***** Records provided
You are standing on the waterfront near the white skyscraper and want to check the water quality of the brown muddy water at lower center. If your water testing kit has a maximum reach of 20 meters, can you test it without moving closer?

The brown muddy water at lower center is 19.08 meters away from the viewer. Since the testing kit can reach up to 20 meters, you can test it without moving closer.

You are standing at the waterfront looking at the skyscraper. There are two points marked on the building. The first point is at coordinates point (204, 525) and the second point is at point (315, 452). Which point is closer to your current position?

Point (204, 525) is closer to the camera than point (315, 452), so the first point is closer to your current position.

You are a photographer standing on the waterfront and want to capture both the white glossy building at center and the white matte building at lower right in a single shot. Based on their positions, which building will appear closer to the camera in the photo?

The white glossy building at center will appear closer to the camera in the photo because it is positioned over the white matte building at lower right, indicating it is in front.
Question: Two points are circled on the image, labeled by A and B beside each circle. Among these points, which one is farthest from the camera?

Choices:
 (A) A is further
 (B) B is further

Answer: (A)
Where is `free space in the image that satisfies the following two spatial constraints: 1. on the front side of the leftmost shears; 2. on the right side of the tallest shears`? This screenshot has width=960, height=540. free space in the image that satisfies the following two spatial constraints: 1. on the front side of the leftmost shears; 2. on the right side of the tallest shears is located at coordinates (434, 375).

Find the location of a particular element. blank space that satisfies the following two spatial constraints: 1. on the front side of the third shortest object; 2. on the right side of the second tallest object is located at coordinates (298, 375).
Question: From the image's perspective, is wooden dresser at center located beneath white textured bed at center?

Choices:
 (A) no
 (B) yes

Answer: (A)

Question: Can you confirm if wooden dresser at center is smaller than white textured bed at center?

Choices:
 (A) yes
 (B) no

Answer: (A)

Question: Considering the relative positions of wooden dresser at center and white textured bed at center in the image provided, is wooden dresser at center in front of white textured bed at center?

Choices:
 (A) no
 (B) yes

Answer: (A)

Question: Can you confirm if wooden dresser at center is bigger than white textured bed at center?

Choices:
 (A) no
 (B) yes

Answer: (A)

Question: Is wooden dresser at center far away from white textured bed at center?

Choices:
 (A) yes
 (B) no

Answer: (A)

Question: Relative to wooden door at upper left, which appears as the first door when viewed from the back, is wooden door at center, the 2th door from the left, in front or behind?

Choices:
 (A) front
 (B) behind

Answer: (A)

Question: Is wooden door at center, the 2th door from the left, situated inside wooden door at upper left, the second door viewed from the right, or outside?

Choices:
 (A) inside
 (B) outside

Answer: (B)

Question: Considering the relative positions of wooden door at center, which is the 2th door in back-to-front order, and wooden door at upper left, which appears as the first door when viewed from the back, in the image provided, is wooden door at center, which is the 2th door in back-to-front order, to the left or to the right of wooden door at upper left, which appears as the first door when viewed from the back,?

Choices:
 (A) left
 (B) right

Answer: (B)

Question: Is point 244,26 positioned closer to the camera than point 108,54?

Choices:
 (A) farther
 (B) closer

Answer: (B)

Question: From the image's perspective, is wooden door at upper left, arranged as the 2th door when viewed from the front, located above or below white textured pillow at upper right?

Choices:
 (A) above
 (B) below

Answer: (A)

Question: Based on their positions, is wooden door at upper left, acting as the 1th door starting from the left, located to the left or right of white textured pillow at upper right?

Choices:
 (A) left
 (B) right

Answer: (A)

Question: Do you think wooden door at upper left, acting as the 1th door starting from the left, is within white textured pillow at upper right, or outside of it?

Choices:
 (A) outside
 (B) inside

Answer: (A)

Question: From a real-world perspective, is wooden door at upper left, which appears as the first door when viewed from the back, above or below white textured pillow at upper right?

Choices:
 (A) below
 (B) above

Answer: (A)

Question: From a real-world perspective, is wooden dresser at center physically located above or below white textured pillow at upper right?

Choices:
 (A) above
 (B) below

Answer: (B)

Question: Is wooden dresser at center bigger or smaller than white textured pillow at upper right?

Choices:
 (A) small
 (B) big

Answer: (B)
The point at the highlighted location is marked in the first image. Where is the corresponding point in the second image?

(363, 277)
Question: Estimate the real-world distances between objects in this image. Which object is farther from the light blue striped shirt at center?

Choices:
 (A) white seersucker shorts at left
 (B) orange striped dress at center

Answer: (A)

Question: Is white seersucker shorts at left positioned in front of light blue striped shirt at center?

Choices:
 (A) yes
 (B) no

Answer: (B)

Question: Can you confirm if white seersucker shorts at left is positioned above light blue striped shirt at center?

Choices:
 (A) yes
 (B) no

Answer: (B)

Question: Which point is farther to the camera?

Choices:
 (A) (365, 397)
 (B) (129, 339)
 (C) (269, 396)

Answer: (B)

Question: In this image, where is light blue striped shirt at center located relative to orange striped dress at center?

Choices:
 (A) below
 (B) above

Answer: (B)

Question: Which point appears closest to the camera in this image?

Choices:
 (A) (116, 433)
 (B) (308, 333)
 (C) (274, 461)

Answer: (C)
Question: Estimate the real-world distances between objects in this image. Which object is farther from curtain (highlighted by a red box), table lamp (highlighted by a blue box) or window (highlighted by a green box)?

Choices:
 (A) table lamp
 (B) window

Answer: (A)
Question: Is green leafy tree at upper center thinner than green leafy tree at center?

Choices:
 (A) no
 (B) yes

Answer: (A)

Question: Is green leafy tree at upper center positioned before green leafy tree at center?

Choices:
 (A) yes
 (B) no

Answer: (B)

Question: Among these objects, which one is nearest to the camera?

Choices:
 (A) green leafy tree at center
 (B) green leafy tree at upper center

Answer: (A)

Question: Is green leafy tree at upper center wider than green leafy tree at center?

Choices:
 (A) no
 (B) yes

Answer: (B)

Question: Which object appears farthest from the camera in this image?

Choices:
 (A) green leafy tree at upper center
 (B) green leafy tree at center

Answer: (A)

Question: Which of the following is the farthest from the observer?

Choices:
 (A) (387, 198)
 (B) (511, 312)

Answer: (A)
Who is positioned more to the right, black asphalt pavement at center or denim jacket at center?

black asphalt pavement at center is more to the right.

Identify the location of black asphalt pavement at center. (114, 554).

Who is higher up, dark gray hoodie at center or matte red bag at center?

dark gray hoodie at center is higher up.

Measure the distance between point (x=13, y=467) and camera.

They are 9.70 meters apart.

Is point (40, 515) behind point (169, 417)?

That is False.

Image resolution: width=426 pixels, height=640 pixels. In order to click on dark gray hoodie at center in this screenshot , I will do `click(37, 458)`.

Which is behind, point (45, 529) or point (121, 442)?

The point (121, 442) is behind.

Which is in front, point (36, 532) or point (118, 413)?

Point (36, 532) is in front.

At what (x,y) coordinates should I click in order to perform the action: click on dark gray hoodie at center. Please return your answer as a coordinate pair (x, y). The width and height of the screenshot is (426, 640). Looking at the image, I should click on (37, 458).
**********
* [To be done]:
Rewrite the listing as a JSON list of strings, one string per line, starting at the first line and ending with the line that contains "You are a photographer". Leave out blank lines.

* [Complete output]:
[
  "You are standing on the waterfront near the white skyscraper and want to check the water quality of the brown muddy water at lower center. If your water testing kit has a maximum reach of 20 meters, can you test it without moving closer?",
  "The brown muddy water at lower center is 19.08 meters away from the viewer. Since the testing kit can reach up to 20 meters, you can test it without moving closer.",
  "You are standing at the waterfront looking at the skyscraper. There are two points marked on the building. The first point is at coordinates point (204, 525) and the second point is at point (315, 452). Which point is closer to your current position?",
  "Point (204, 525) is closer to the camera than point (315, 452), so the first point is closer to your current position.",
  "You are a photographer standing on the waterfront and want to capture both the white glossy building at center and the white matte building at lower right in a single shot. Based on their positions, which building will appear closer to the camera in the photo?"
]